• Data section
Content starts

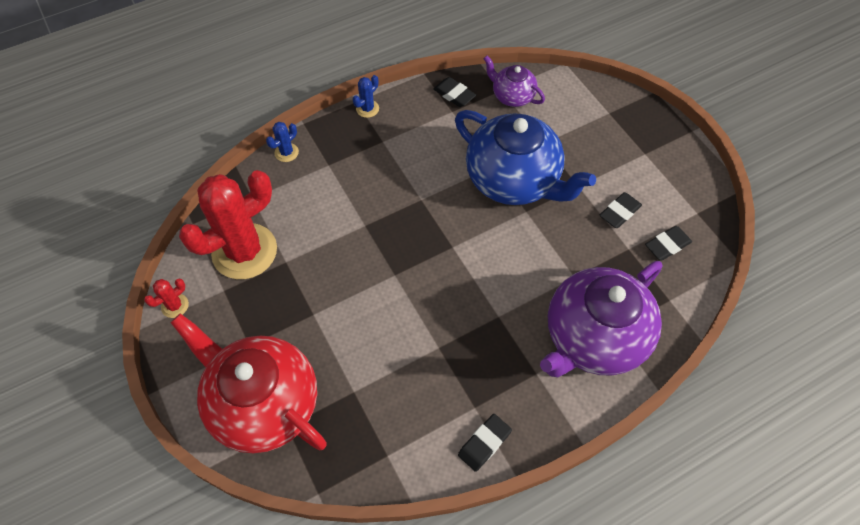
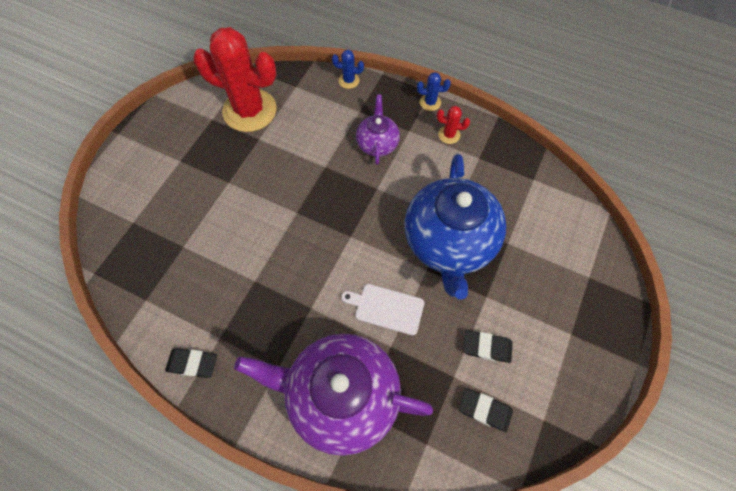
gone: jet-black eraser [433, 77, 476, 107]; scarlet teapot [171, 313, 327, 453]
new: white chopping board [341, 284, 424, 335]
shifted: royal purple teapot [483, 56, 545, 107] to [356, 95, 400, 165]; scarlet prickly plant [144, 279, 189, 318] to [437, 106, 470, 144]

Content ends

• Exercise details
Return each line above where the word "teapot" shows up.

• Response
gone: jet-black eraser [433, 77, 476, 107]; scarlet teapot [171, 313, 327, 453]
shifted: royal purple teapot [483, 56, 545, 107] to [356, 95, 400, 165]; scarlet prickly plant [144, 279, 189, 318] to [437, 106, 470, 144]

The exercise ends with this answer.